- [Problem details] Could you print the lines below exactly, from the one holding "purple brick K10:K11" through the last line, with no other output?

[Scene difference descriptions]
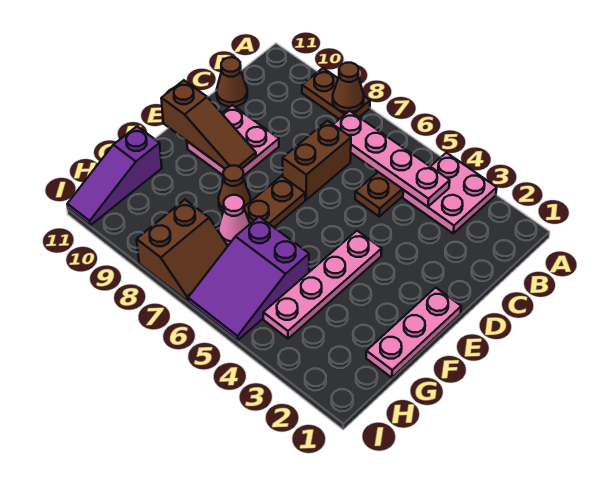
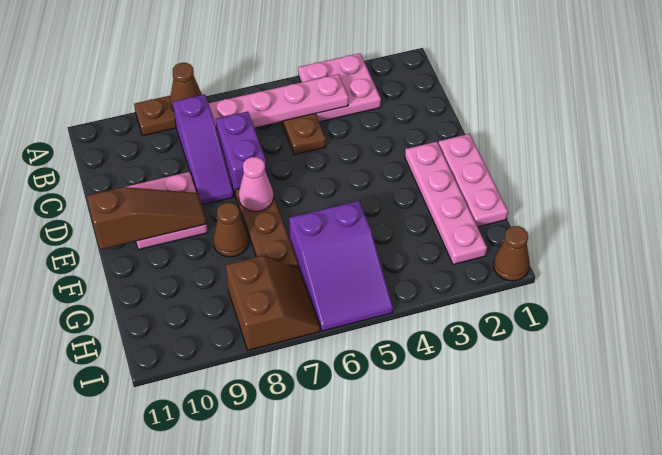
brown brick C7:D7 level 1 -> purple brick C7:D7 level 1
brown cone C11 level 1 -> brown cone I1 level 1
pink plate E4:H4 level 1 -> pink plate E2:H2 level 1
pink cone G7 level 2 -> pink cone E7 level 2
purple slope G11:I11 level 1 top G -> purple slope B8:D8 level 1 top B

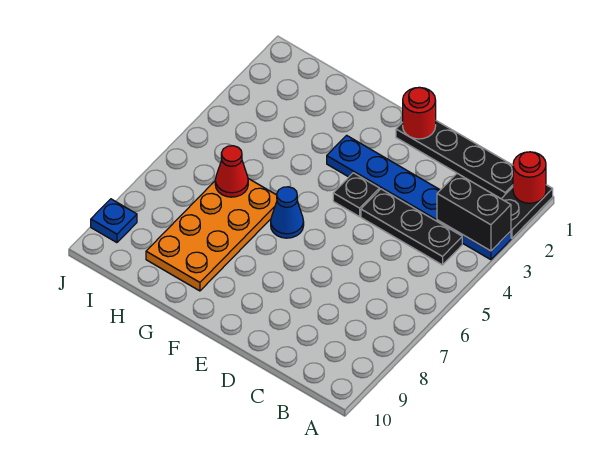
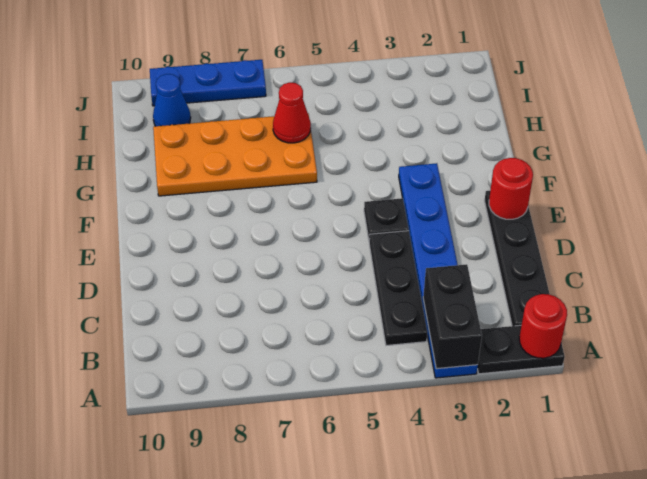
blue cone F6 level 1 -> blue cone I9 level 1
blue plate J9 level 1 -> blue plate J7:J9 level 1

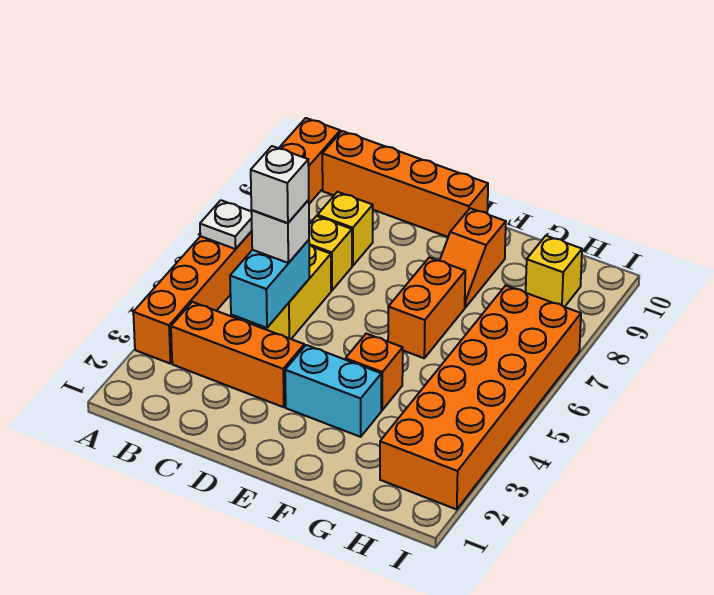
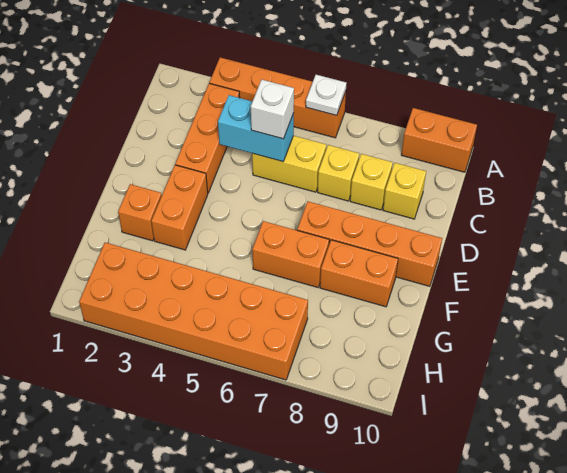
orange brick B10:E10 level 1 -> orange brick E7:E10 level 1
white brick C5 level 4 -> none
cyan brick E3:F3 level 1 -> orange brick E3:F3 level 1
orange brick F4 level 1 -> orange brick F2 level 1
orange slope F8:F9 level 1 top 9 -> orange brick F8:F9 level 1
yellow brick H9 level 1 -> yellow brick C9 level 1

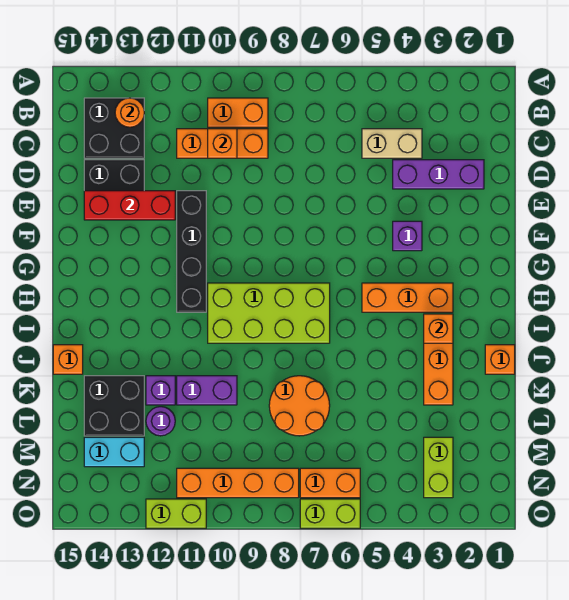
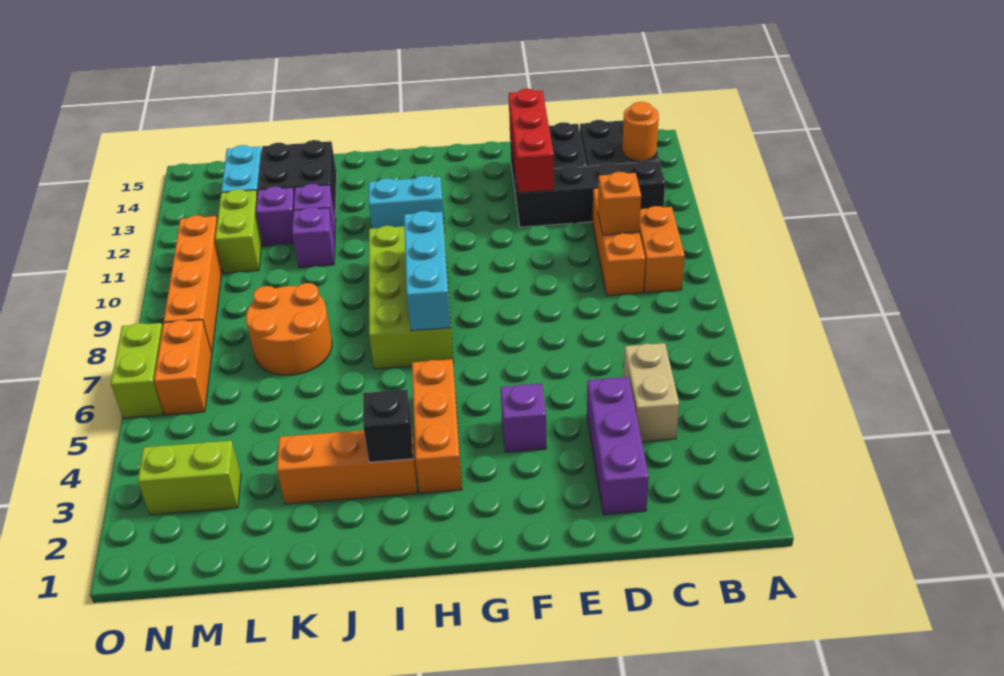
black brick E11:H11 level 1 -> black brick B12:E12 level 1
none -> cyan brick H7:H9 level 2
none -> cyan brick H12:I12 level 1
orange brick I3 level 2 -> black brick I3 level 2
orange brick J1 level 1 -> none
orange brick J15 level 1 -> none
purple brick K10:K11 level 1 -> purple brick K11 level 1
purple round brick L12 level 1 -> purple brick L12 level 1
lime brick O11:O12 level 1 -> lime brick M11:M12 level 1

- [Written answer]
purple brick K10:K11 level 1 -> purple brick K11 level 1
purple round brick L12 level 1 -> purple brick L12 level 1
lime brick O11:O12 level 1 -> lime brick M11:M12 level 1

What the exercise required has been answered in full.